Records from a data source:
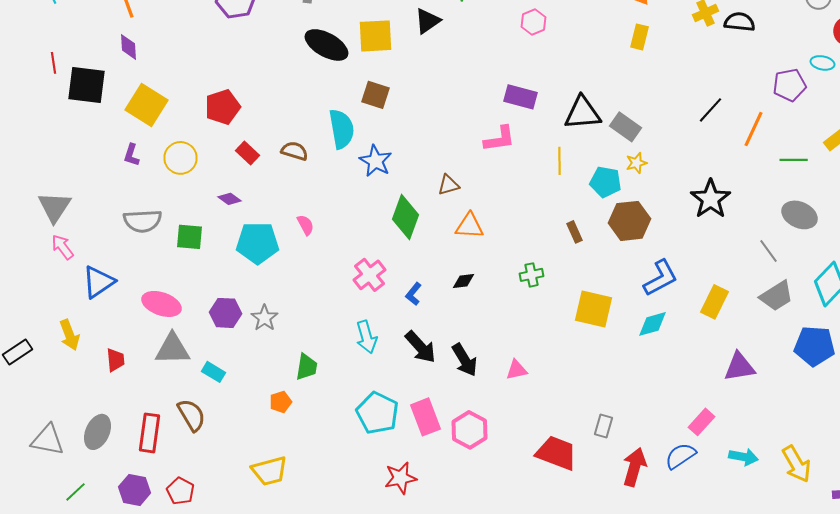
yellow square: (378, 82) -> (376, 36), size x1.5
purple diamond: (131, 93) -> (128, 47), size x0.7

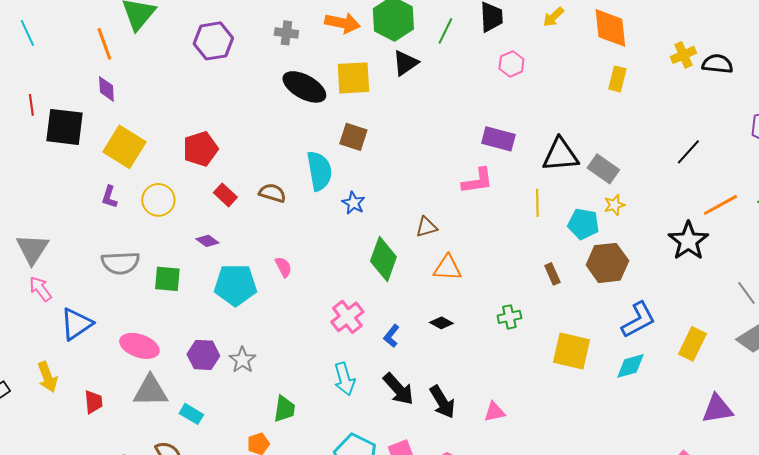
orange line: (754, 129) -> (720, 205), moved, turned 36
blue star: (376, 161) -> (353, 203), size x0.7
black diamond: (464, 281) -> (441, 323), turned 35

● PROBLEM TO SOLVE: Output each record verbatim, but skip anything that is a picture.

● TASK ANSWER:
yellow square: (378, 82) -> (376, 36), size x1.5
purple diamond: (131, 93) -> (128, 47), size x0.7

orange line: (754, 129) -> (720, 205), moved, turned 36
blue star: (376, 161) -> (353, 203), size x0.7
black diamond: (464, 281) -> (441, 323), turned 35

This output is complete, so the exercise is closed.